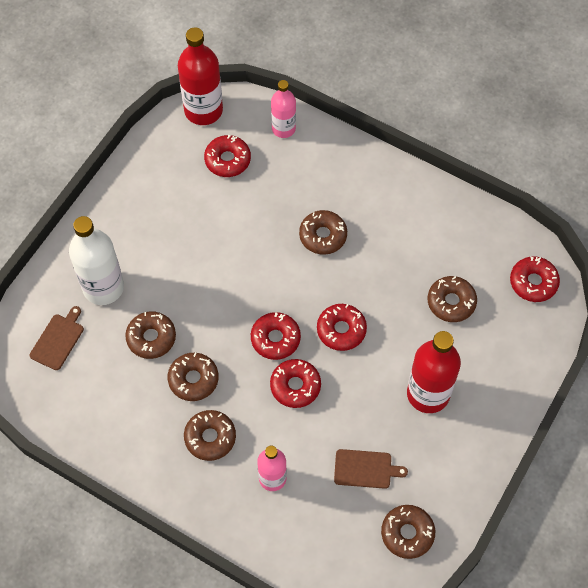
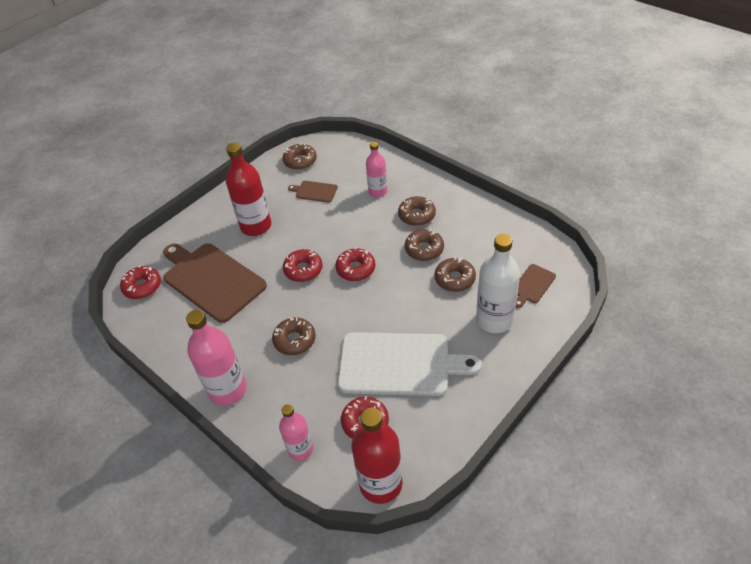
camera: 165 degrees left, 15 degrees down
(203, 222) = (399, 364): none -> white cutting board
(295, 386) = (348, 239): red donut -> none
(375, 173) = (228, 390): none -> pink bottle
(451, 302) = (212, 280): brown donut -> brown cutting board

- Task: Repeat only the stretch of lines that begins at the line containing "(375, 173) = (228, 390): none -> pink bottle" and ends at the last line above, both included.

- Reply:
(375, 173) = (228, 390): none -> pink bottle
(451, 302) = (212, 280): brown donut -> brown cutting board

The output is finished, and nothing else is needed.